══ Data shown ══
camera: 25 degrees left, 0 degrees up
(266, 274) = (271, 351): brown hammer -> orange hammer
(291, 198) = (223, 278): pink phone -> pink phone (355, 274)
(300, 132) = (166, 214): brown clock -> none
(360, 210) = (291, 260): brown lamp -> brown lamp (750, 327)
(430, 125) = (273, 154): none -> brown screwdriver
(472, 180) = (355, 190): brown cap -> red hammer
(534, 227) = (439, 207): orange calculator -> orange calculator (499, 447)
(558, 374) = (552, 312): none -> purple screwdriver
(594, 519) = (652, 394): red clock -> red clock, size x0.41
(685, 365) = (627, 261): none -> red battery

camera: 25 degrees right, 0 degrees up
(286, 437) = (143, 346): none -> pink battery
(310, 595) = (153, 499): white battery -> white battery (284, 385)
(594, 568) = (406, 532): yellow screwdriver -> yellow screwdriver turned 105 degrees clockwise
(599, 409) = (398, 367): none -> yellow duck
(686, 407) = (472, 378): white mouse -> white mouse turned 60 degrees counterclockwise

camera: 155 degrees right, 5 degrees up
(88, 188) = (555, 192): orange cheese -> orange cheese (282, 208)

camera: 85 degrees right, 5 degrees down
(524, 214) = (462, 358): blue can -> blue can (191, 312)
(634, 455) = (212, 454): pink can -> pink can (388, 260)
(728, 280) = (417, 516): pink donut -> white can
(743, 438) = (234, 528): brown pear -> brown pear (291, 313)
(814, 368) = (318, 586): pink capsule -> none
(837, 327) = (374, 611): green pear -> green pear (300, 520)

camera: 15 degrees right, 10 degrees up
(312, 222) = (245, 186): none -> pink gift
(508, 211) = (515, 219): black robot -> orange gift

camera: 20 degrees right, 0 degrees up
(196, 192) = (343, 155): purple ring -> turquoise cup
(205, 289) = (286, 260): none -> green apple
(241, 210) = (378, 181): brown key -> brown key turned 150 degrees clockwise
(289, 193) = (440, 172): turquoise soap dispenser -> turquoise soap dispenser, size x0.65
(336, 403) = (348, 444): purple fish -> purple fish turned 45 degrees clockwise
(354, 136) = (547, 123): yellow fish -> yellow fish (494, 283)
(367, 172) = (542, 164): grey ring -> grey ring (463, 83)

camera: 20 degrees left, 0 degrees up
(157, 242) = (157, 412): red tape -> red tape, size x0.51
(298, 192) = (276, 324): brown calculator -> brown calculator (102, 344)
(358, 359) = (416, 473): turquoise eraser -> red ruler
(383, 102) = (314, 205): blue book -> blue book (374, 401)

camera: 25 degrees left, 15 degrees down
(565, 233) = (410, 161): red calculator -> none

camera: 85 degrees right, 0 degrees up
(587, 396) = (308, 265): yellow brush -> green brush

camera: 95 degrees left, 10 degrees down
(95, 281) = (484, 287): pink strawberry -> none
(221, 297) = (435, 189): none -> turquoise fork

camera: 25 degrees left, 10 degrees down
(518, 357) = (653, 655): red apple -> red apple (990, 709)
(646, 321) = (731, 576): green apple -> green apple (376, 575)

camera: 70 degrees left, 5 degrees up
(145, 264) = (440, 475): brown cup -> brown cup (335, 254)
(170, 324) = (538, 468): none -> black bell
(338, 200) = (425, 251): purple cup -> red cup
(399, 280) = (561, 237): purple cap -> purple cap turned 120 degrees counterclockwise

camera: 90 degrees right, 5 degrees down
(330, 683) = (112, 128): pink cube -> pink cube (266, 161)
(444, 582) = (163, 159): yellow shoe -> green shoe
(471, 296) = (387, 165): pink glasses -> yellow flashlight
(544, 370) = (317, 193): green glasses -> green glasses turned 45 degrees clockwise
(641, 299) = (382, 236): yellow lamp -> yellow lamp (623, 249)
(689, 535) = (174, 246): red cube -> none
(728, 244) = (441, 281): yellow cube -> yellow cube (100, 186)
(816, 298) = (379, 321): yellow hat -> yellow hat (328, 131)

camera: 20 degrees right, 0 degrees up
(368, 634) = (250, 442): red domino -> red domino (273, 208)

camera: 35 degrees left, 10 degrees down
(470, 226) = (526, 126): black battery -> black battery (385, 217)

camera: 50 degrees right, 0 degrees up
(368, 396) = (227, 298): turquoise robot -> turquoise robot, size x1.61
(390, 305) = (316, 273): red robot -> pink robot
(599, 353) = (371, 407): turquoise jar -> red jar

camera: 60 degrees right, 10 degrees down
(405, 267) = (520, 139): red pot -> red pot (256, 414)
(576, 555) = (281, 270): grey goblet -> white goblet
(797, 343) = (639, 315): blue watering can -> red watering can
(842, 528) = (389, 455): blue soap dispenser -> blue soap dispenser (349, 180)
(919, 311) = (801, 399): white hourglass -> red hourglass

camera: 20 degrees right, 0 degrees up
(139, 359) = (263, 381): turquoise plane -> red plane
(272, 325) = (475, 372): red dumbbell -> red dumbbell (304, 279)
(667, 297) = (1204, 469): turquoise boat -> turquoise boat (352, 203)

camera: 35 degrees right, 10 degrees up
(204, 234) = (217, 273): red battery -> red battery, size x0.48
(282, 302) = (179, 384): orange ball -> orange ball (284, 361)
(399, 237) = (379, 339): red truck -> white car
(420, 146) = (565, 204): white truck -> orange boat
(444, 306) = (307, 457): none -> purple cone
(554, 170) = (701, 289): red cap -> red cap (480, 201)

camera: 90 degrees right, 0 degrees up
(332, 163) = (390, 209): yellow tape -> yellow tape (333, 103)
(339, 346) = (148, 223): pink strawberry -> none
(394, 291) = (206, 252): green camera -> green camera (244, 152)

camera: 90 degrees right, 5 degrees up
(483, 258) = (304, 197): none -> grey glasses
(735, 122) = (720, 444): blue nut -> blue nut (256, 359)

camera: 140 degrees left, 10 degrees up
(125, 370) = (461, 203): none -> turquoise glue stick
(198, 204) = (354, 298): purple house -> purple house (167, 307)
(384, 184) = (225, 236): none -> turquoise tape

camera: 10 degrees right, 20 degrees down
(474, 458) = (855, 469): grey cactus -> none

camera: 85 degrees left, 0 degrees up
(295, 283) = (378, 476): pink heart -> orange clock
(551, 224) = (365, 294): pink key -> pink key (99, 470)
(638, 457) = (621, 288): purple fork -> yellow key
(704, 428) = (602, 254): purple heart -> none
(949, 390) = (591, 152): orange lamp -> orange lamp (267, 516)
═══
- [What needs to be done]
Find the word "screwdriver" in the entries. Copy each line that holds it.

- [Answer to this task]
(430, 125) = (273, 154): none -> brown screwdriver
(558, 374) = (552, 312): none -> purple screwdriver
(594, 568) = (406, 532): yellow screwdriver -> yellow screwdriver turned 105 degrees clockwise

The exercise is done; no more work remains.